No pictures go in the copy; retype exactly the lines from the one with "LINE2 pin DO: TX -> D13" through the last line of the records.

%%

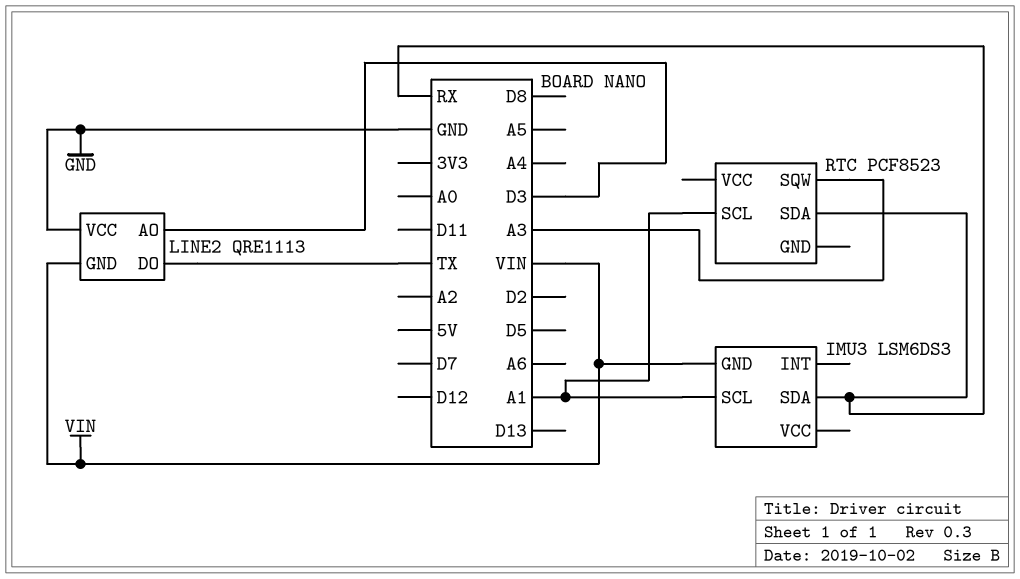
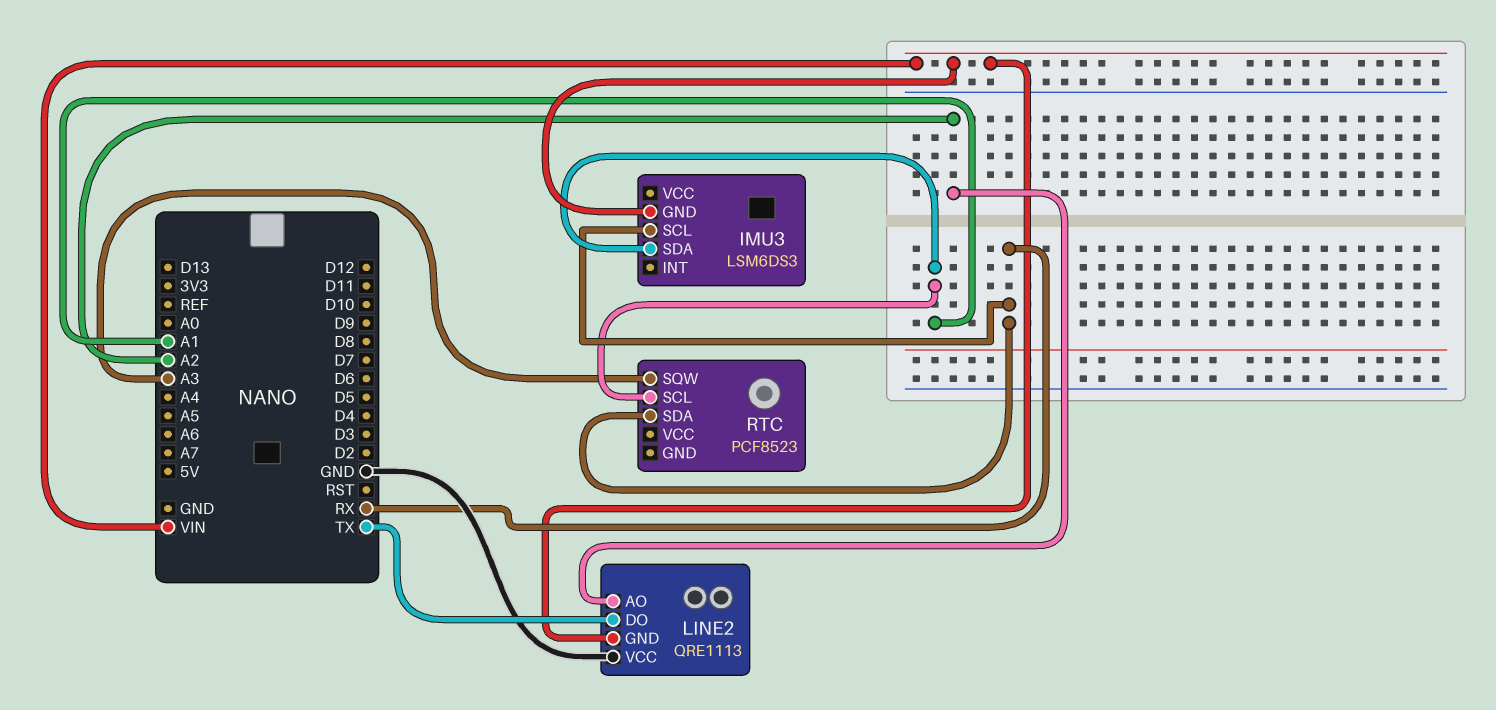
IMU3 pin SCL: A1 -> RX
IMU3 pin SDA: RX -> A1
LINE2 pin AO: D3 -> A2

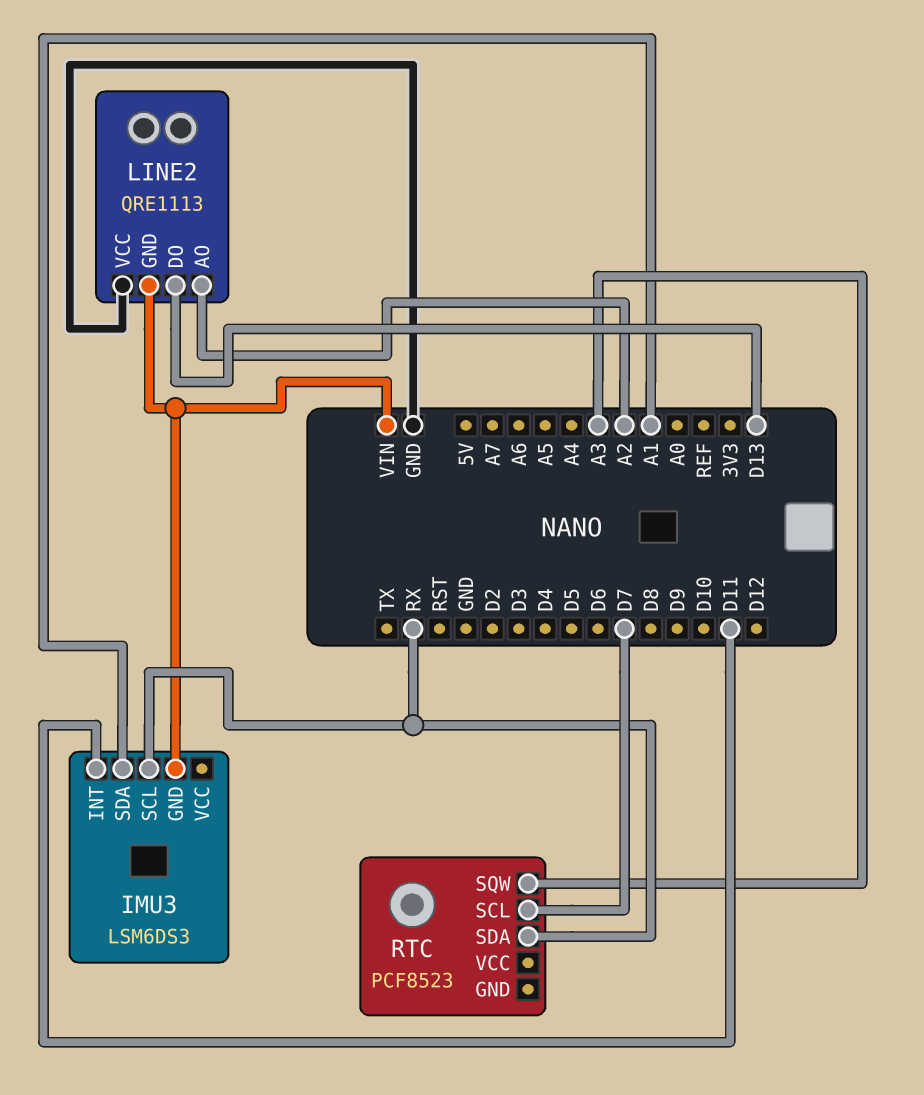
IMU3 pin INT: none -> D11
LINE2 pin DO: TX -> D13
RTC pin SCL: A1 -> D7

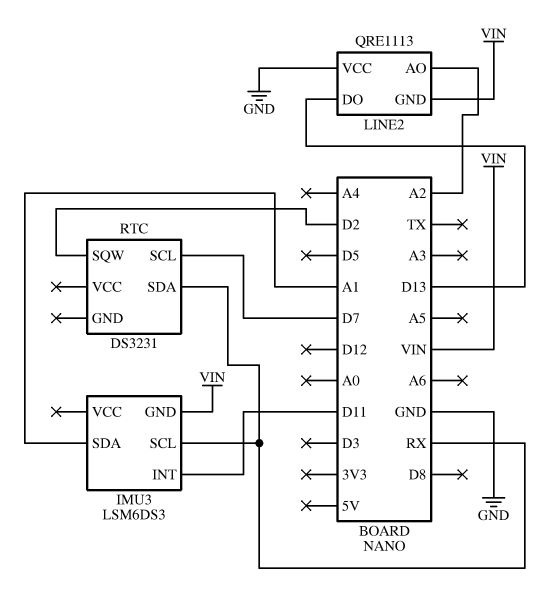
RTC: PCF8523 -> DS3231
RTC pin SQW: A3 -> D2

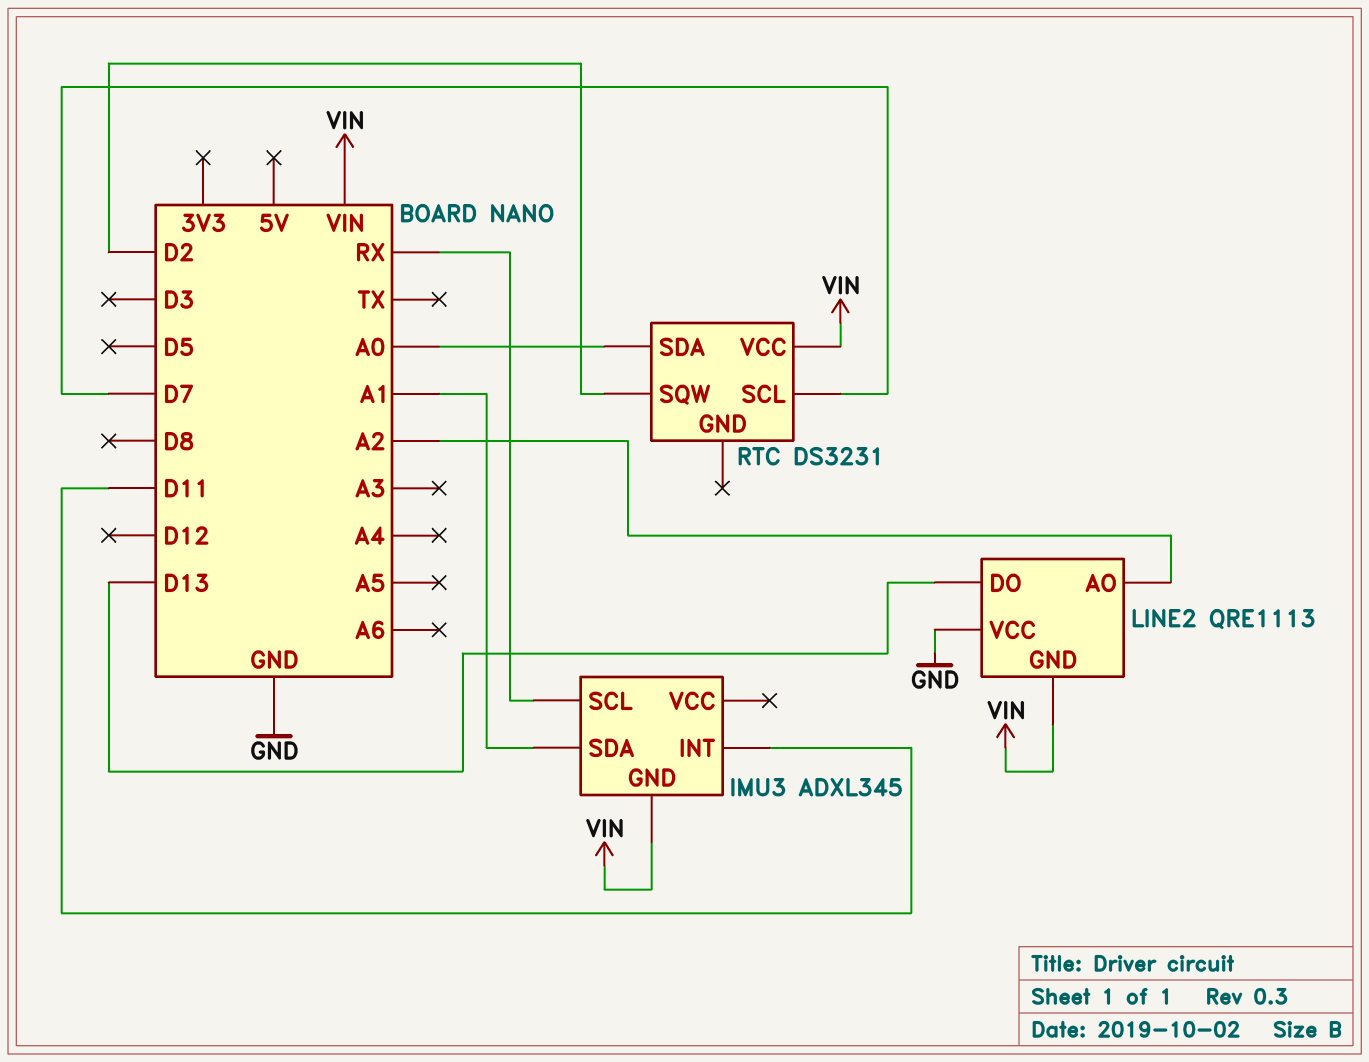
IMU3: LSM6DS3 -> ADXL345
RTC pin SDA: RX -> A0
RTC pin VCC: none -> VIN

%%

> Solution to this problem:
LINE2 pin DO: TX -> D13
RTC pin SCL: A1 -> D7

RTC: PCF8523 -> DS3231
RTC pin SQW: A3 -> D2

IMU3: LSM6DS3 -> ADXL345
RTC pin SDA: RX -> A0
RTC pin VCC: none -> VIN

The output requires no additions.